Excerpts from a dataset

------------------------------------------------------------

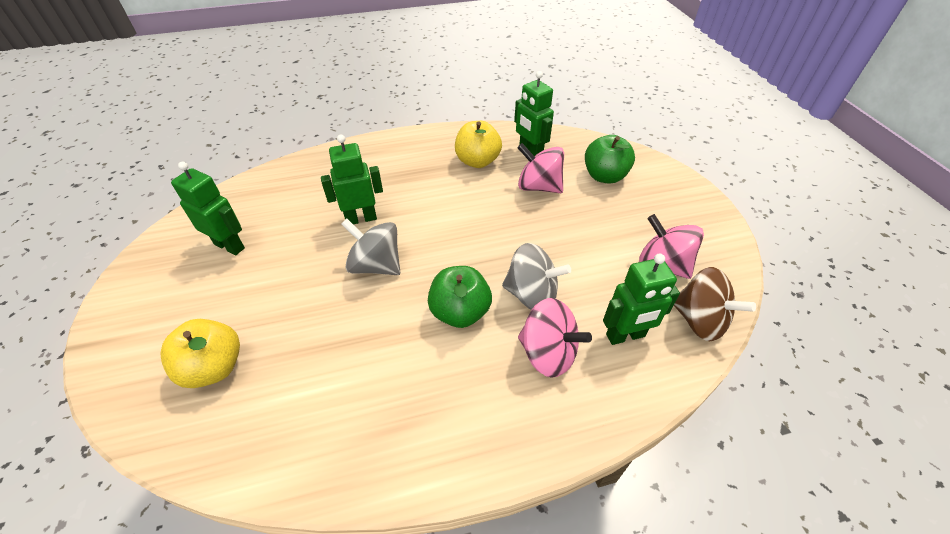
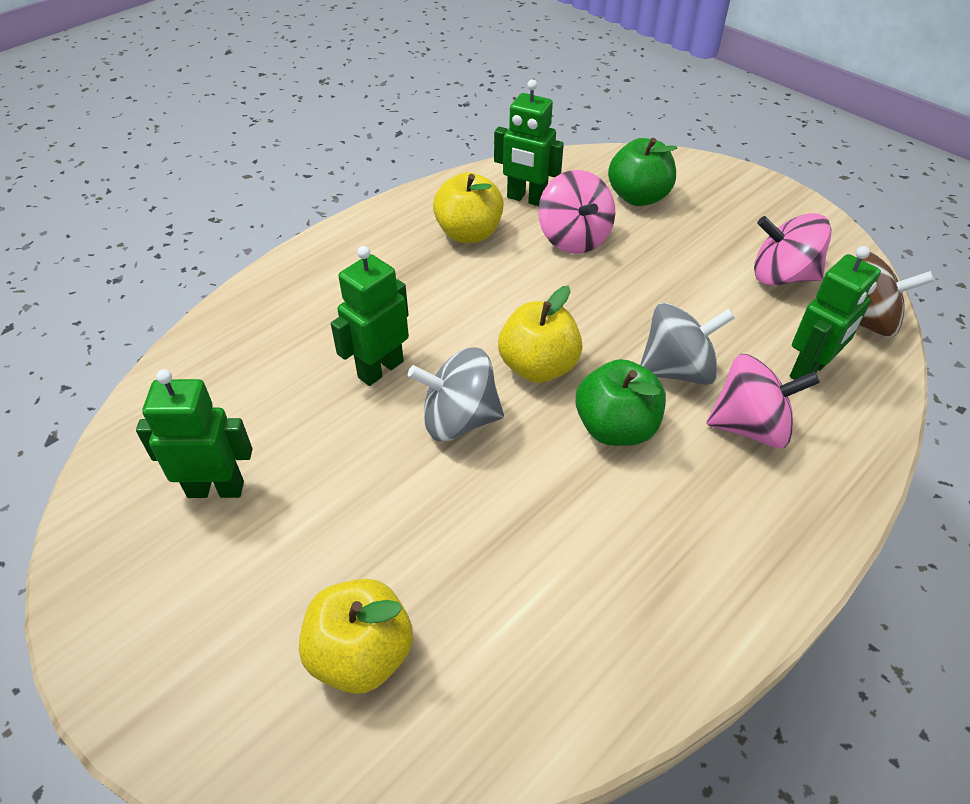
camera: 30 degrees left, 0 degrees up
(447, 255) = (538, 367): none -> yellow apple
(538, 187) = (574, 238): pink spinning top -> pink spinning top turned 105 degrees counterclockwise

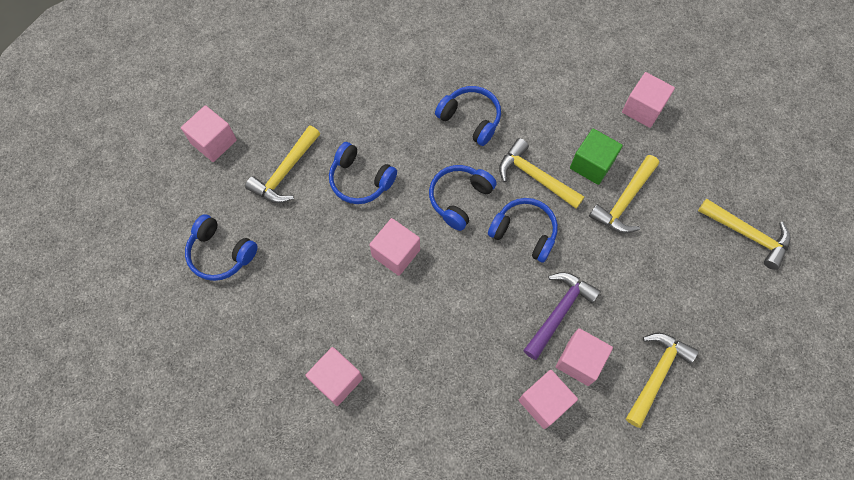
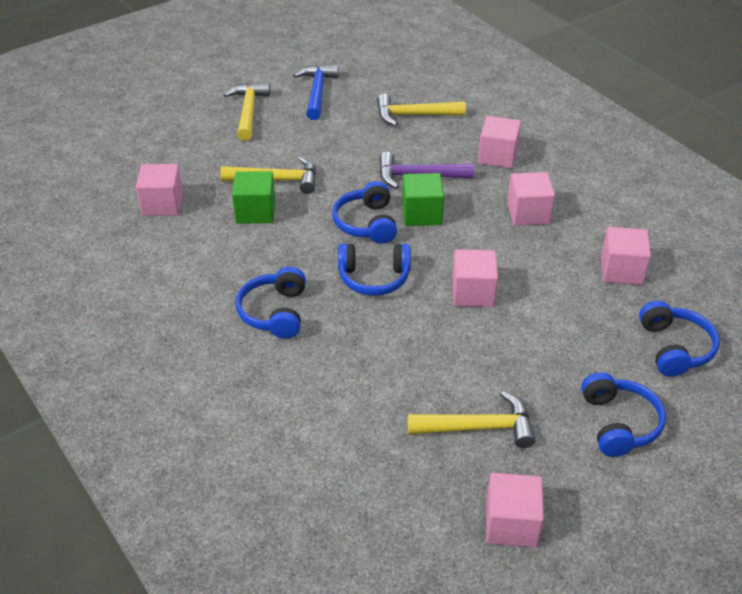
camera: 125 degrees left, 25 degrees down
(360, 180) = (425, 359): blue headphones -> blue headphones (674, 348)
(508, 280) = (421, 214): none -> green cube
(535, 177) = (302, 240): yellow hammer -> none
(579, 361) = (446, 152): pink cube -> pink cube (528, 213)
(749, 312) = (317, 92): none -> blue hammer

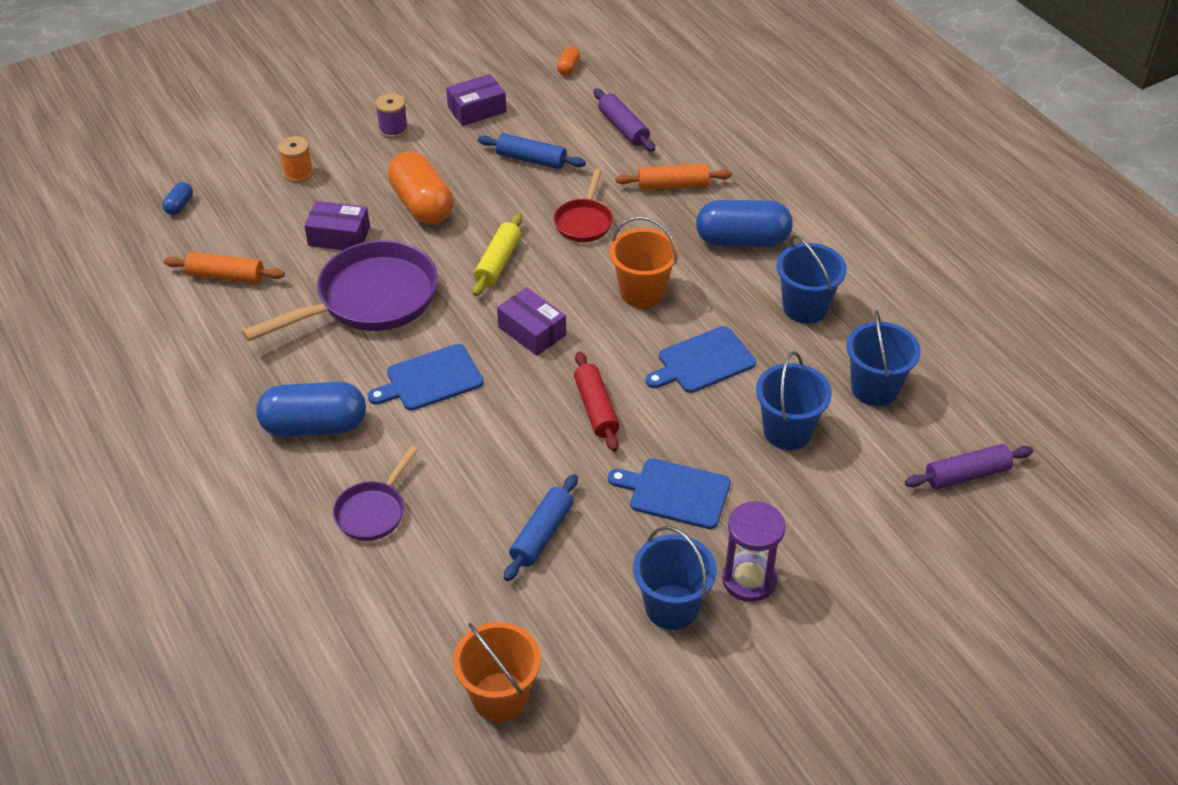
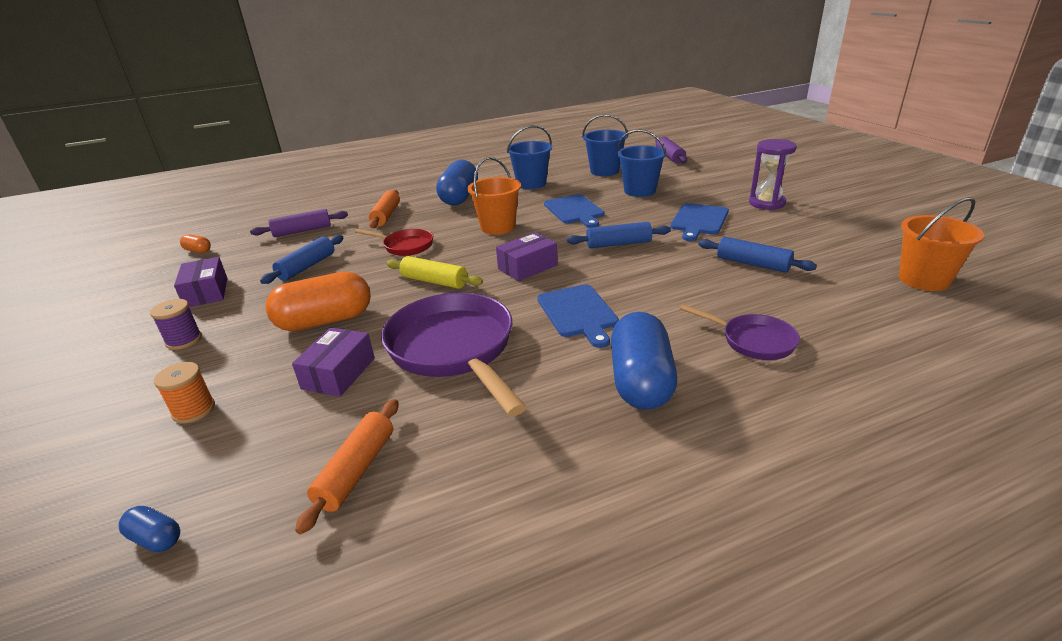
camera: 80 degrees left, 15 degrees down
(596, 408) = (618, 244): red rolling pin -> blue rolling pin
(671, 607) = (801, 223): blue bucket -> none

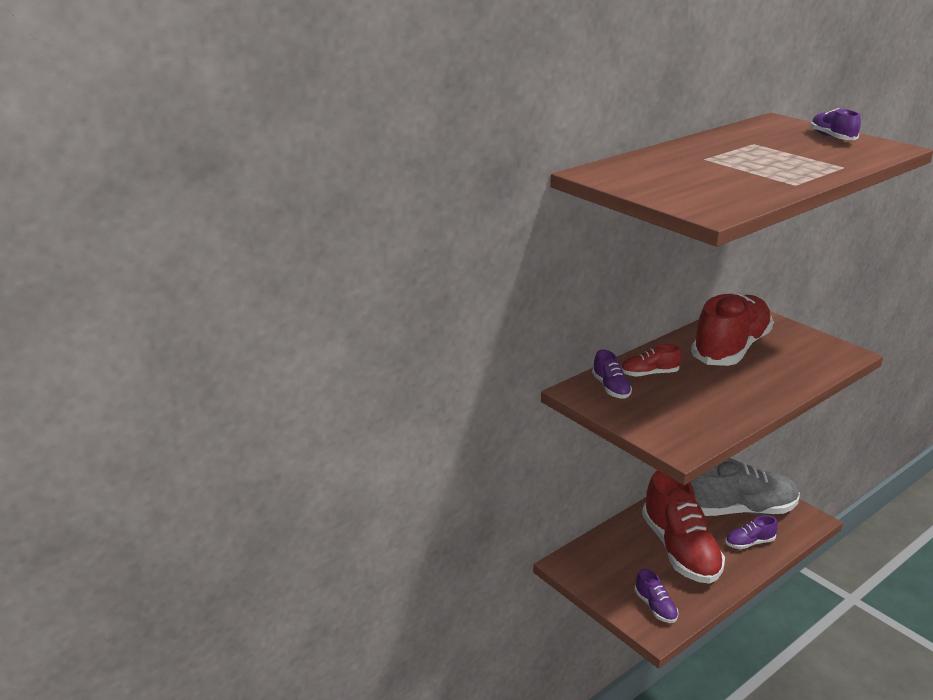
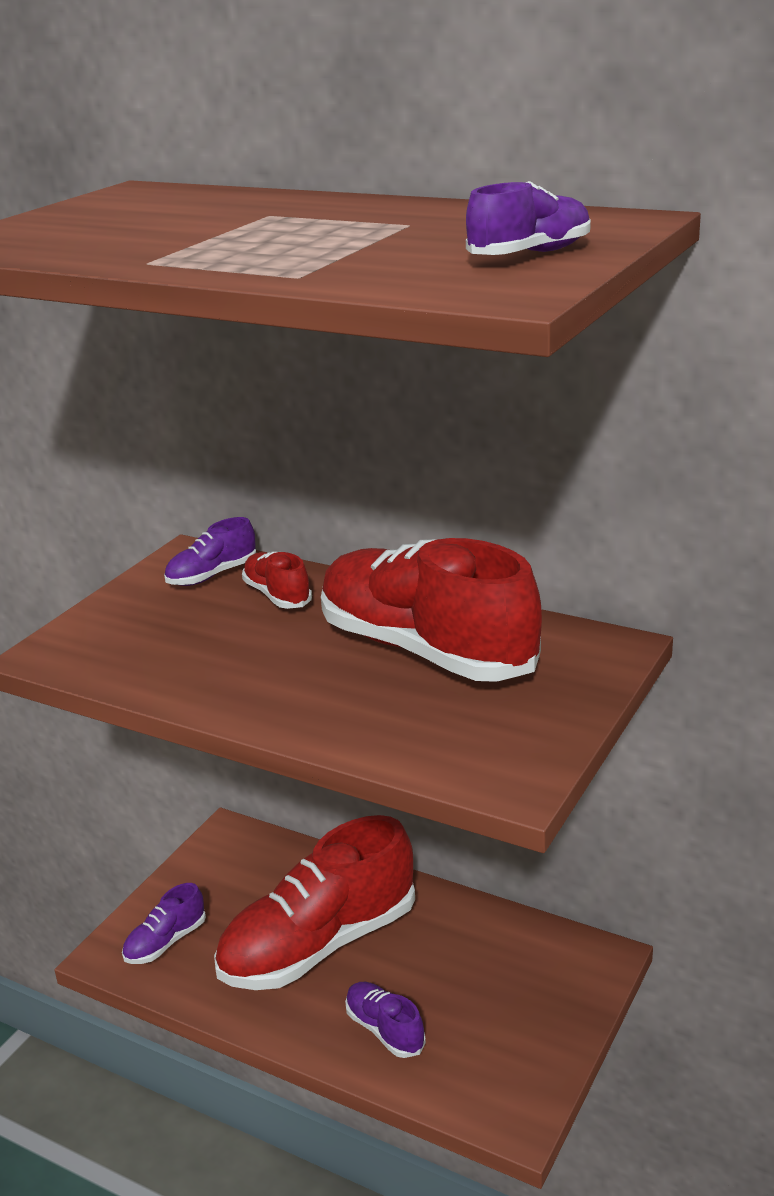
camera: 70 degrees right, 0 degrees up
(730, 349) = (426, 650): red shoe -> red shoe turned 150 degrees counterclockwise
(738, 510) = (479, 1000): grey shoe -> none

------------------------------------------------------------

Problem requirements: Range to copy from the records above: the line containing "(447, 255) = (538, 367): none -> yellow apple" to the line containing "(535, 177) = (302, 240): yellow", both included. Output those lines exactly and only those, skipping pictures.

Your solution:
(447, 255) = (538, 367): none -> yellow apple
(538, 187) = (574, 238): pink spinning top -> pink spinning top turned 105 degrees counterclockwise

camera: 125 degrees left, 25 degrees down
(360, 180) = (425, 359): blue headphones -> blue headphones (674, 348)
(508, 280) = (421, 214): none -> green cube
(535, 177) = (302, 240): yellow hammer -> none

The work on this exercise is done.